--- Information provided Enclosed Below ---

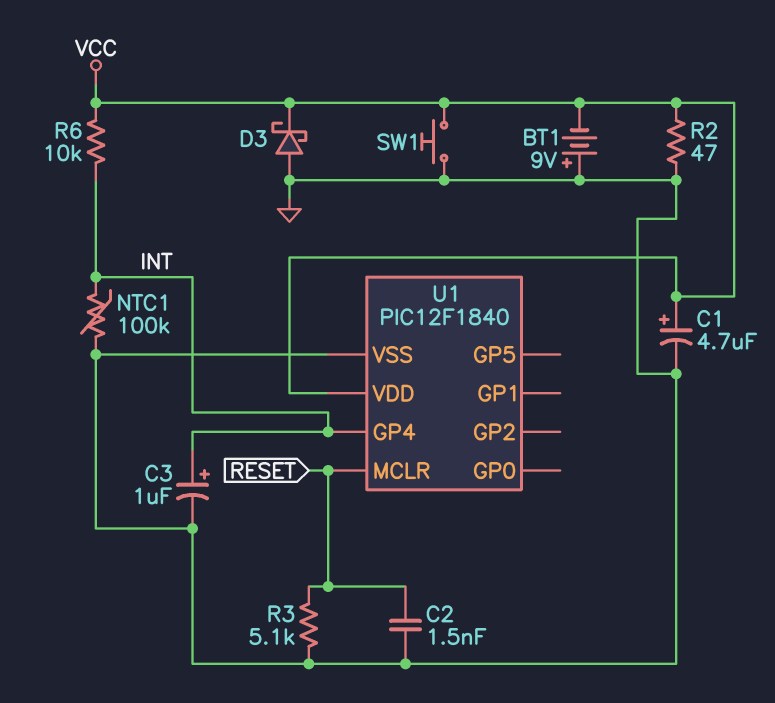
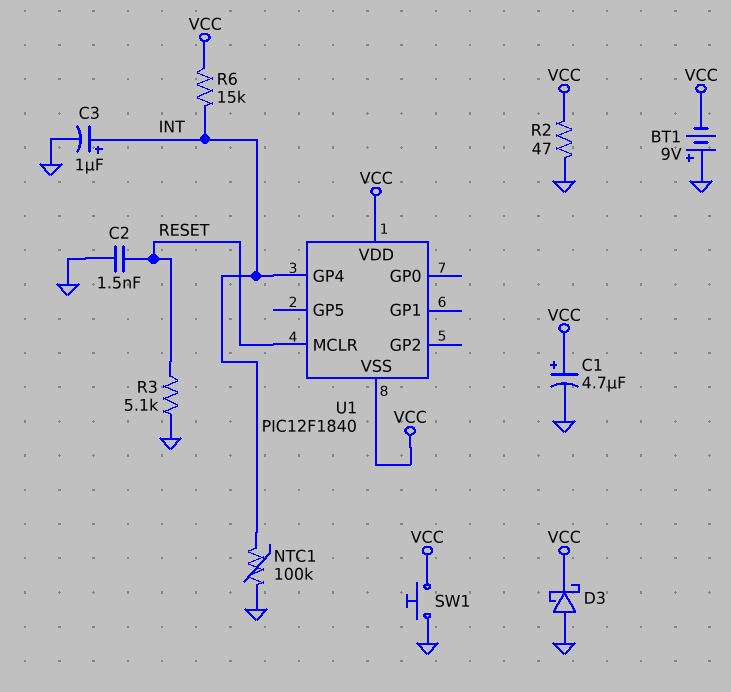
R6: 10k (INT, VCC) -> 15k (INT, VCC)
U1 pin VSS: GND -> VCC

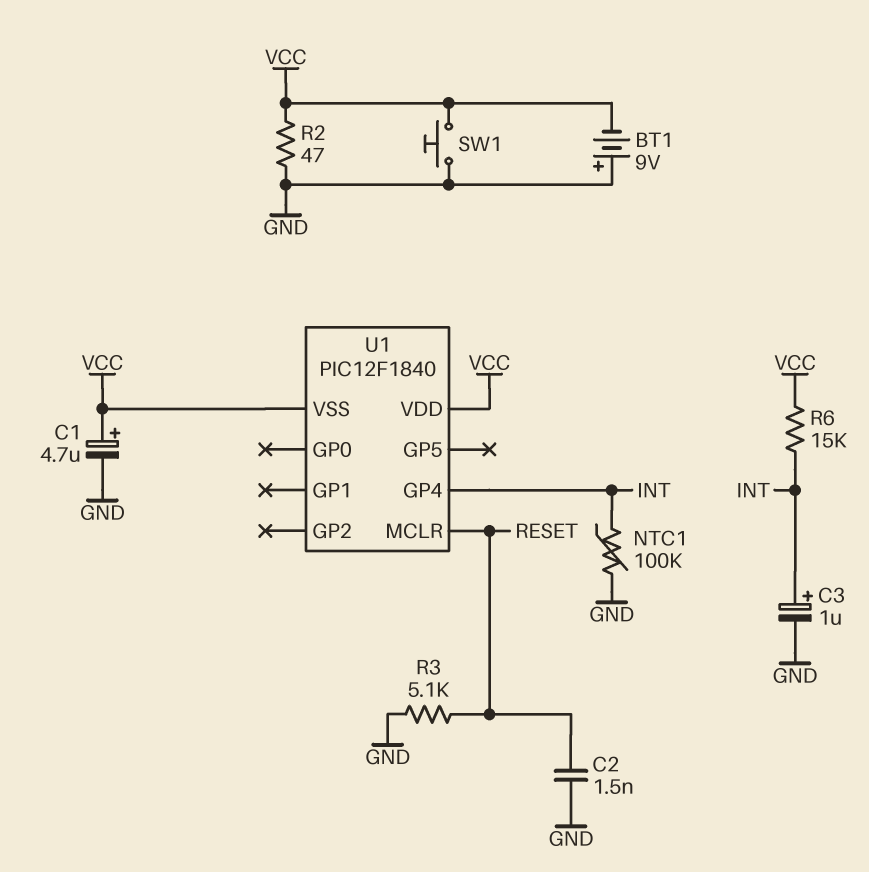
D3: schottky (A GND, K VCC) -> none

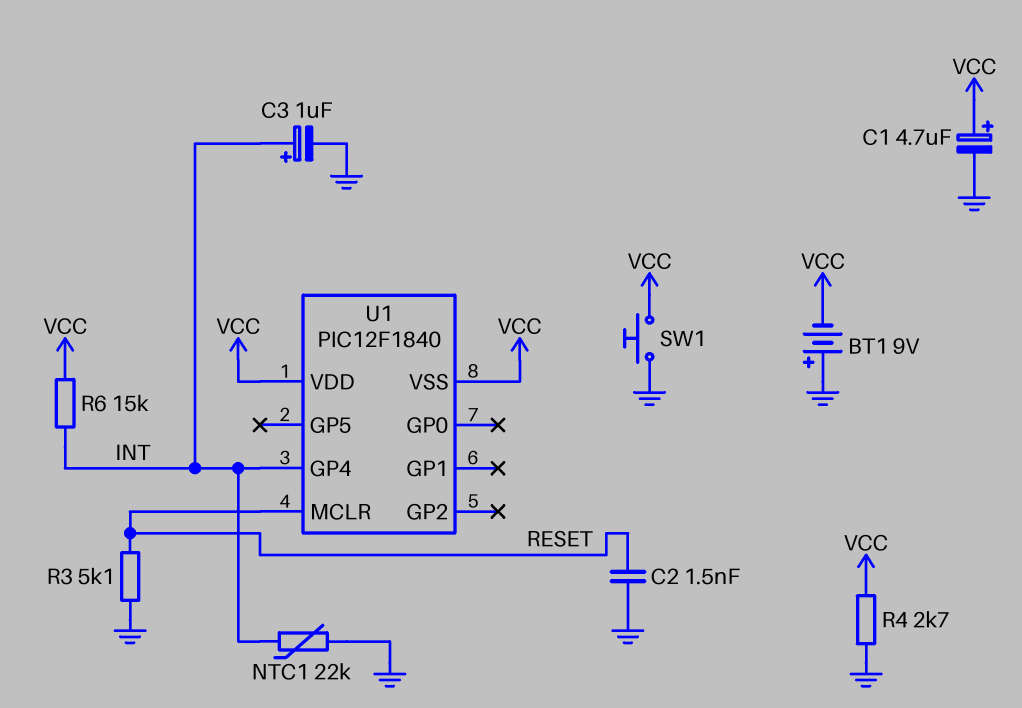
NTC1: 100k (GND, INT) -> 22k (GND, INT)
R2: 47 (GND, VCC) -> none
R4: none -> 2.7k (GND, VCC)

--- End of Enclosed Information provided ---
--- Information provided Enclosed Below ---

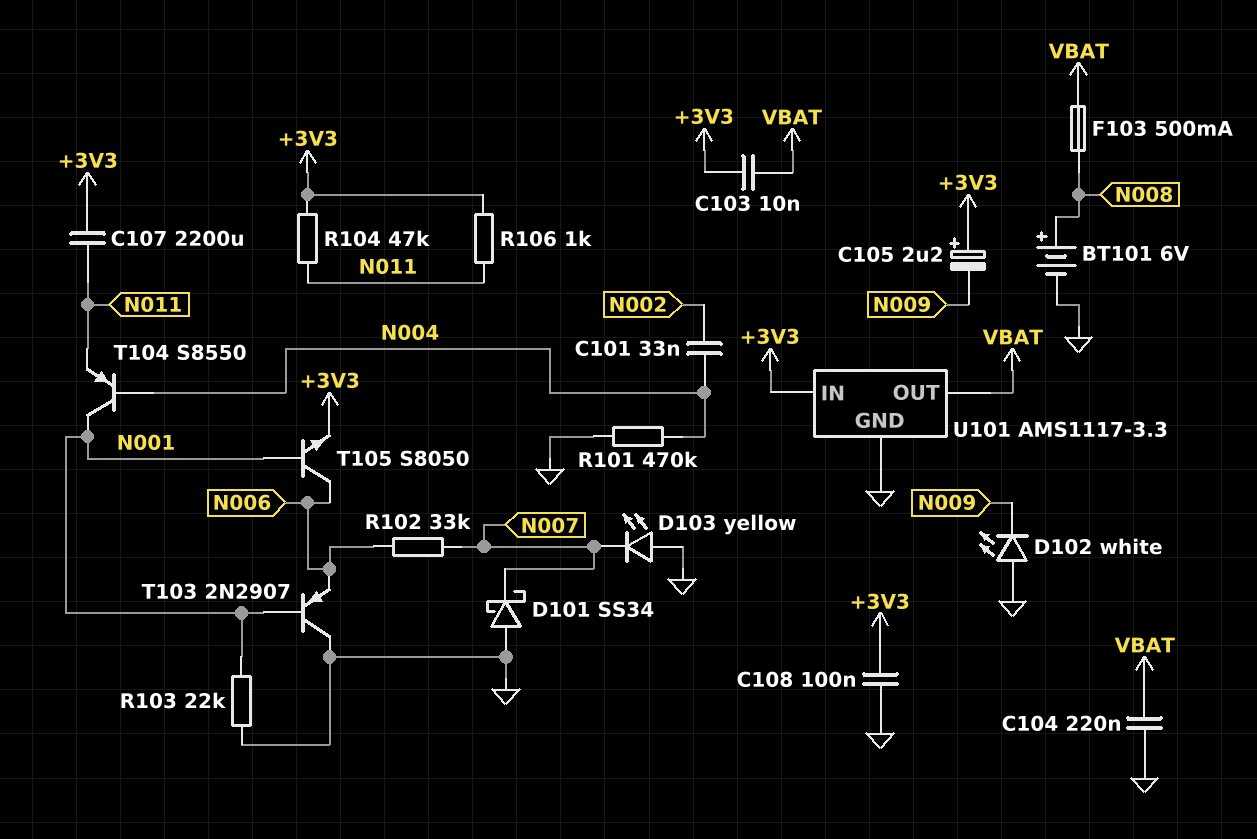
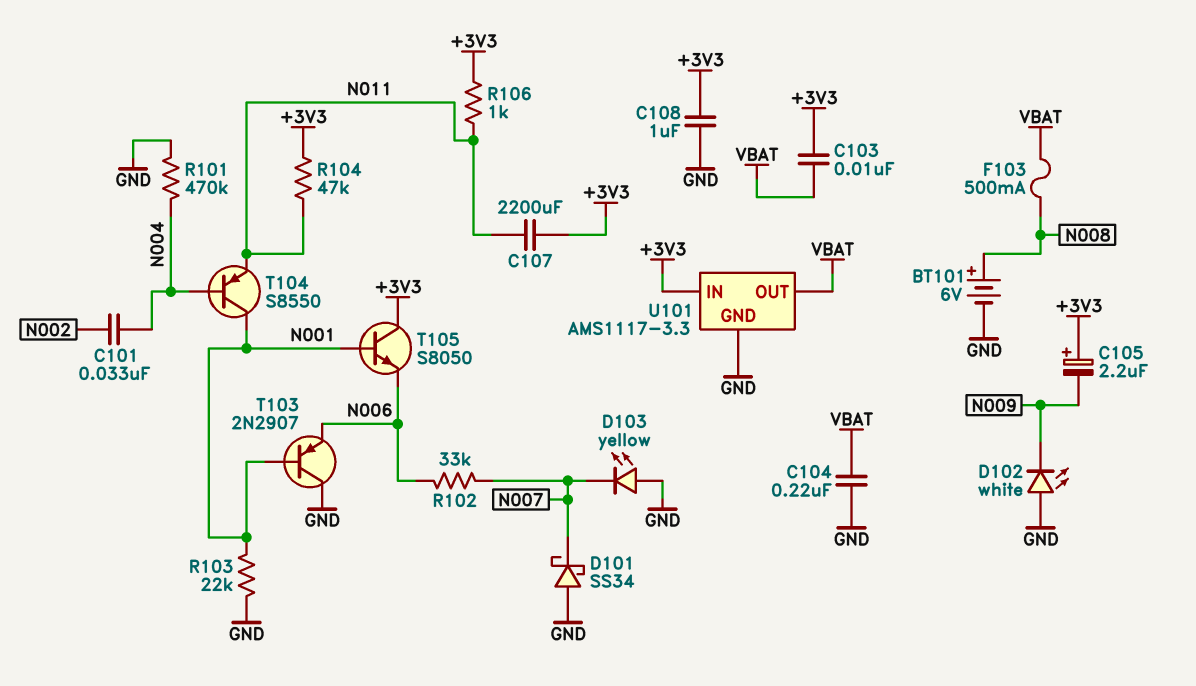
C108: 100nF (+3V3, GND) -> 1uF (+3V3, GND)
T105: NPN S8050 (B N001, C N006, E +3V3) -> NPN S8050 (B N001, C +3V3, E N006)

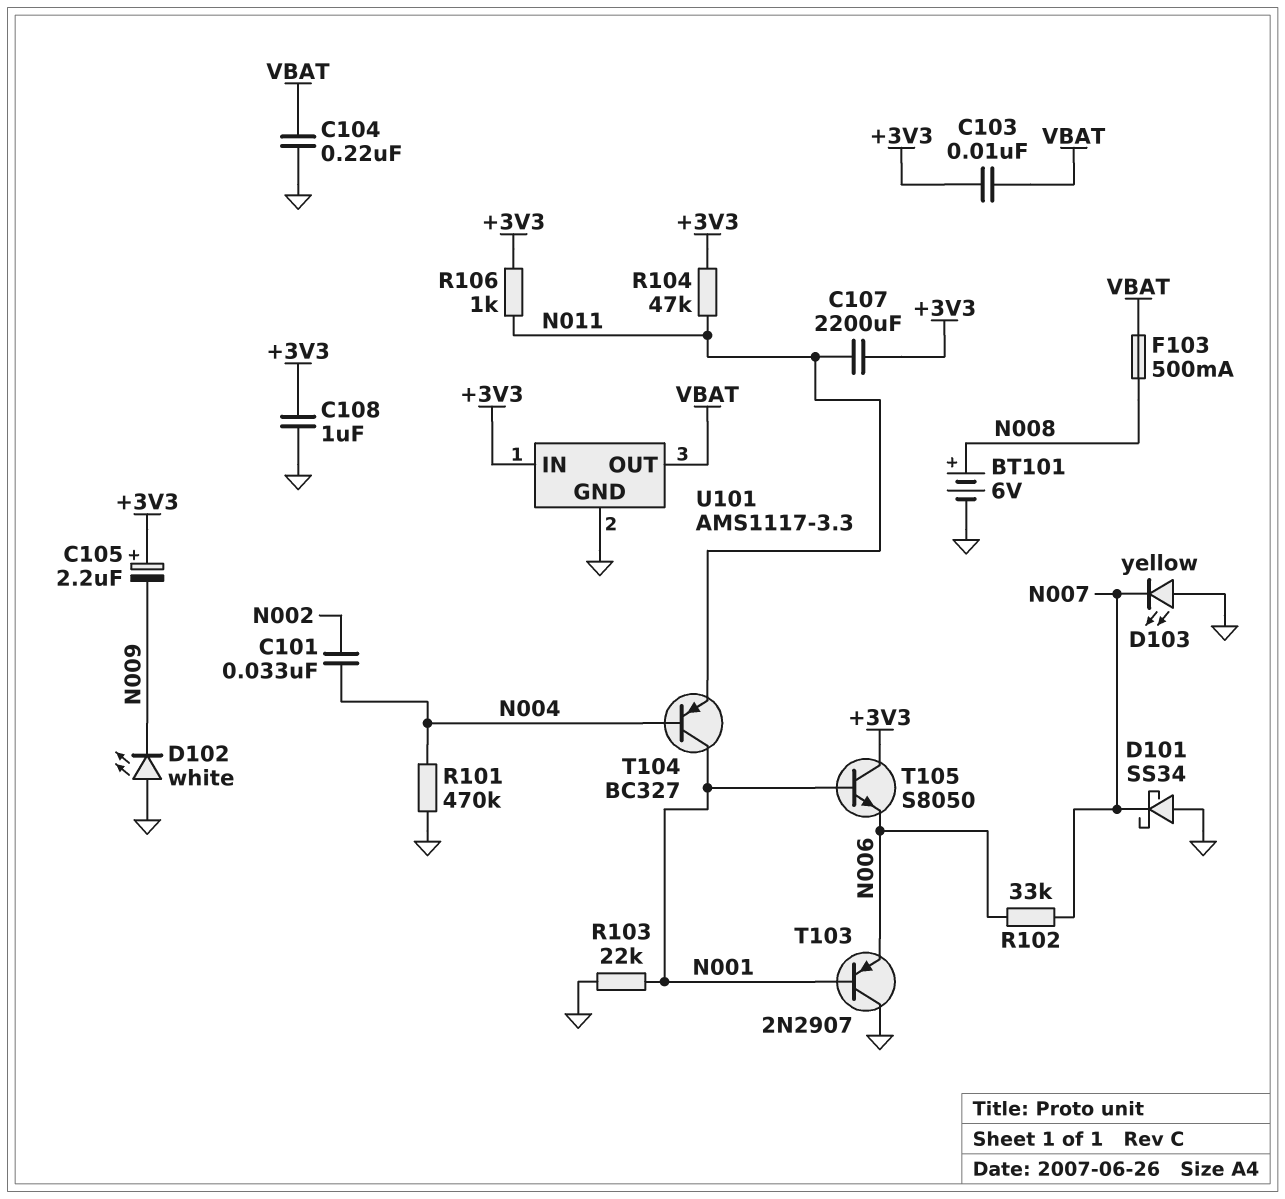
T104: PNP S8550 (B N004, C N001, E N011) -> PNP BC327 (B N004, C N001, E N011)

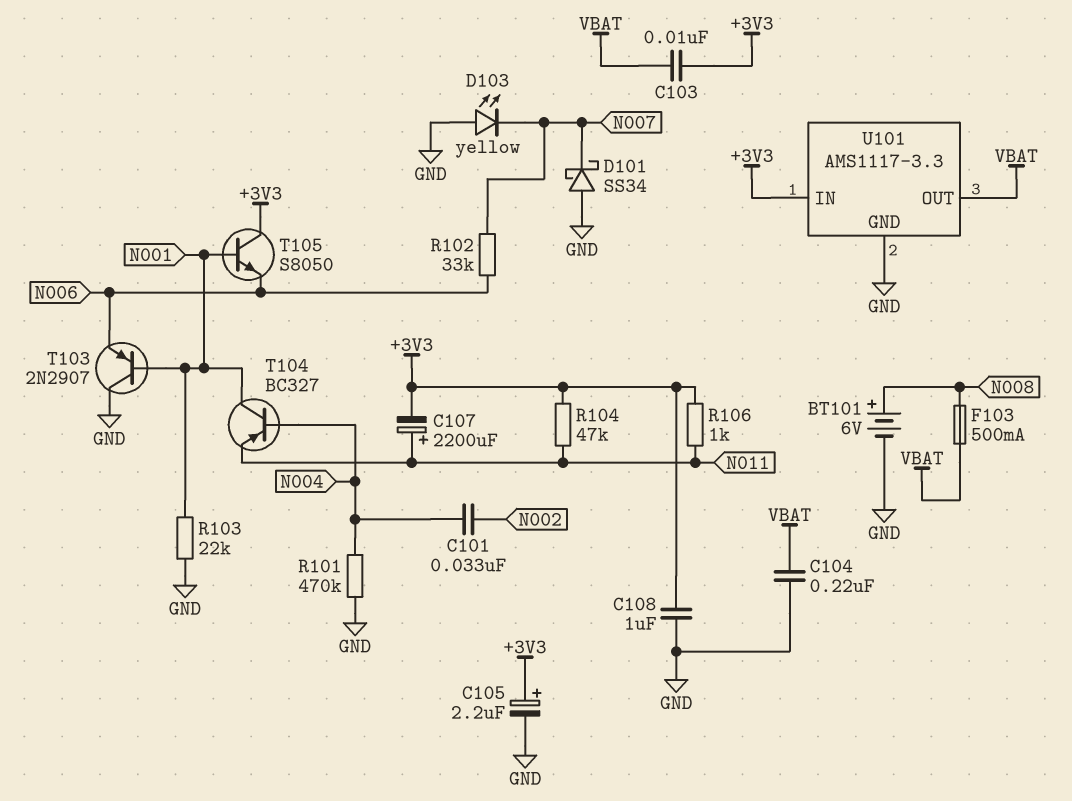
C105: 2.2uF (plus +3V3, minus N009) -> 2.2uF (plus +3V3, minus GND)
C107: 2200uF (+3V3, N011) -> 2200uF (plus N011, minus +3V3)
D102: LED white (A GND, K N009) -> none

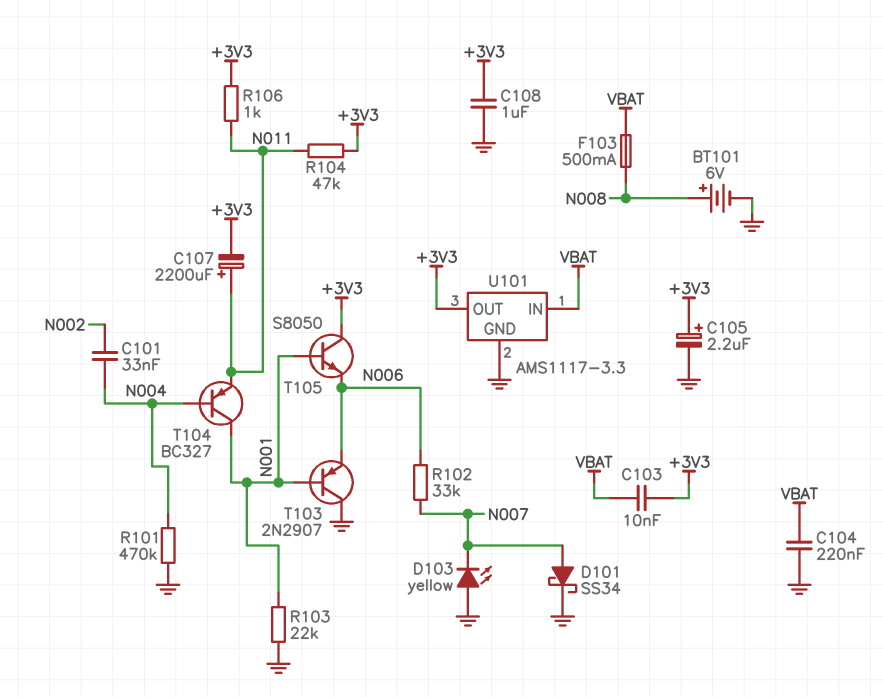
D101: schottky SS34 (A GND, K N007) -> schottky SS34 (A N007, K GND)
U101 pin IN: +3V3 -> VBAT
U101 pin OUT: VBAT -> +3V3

--- End of Enclosed Information provided ---

[Activity] Copy nothing but the lines above from the one with "R6: 10k (INT, VCC) -> 15k (INT, VCC)" to the one with "R4: none -> 2.7k (GND, VCC)", inclusive, word for word. Leave every picture out.

[Problem solution]
R6: 10k (INT, VCC) -> 15k (INT, VCC)
U1 pin VSS: GND -> VCC

D3: schottky (A GND, K VCC) -> none

NTC1: 100k (GND, INT) -> 22k (GND, INT)
R2: 47 (GND, VCC) -> none
R4: none -> 2.7k (GND, VCC)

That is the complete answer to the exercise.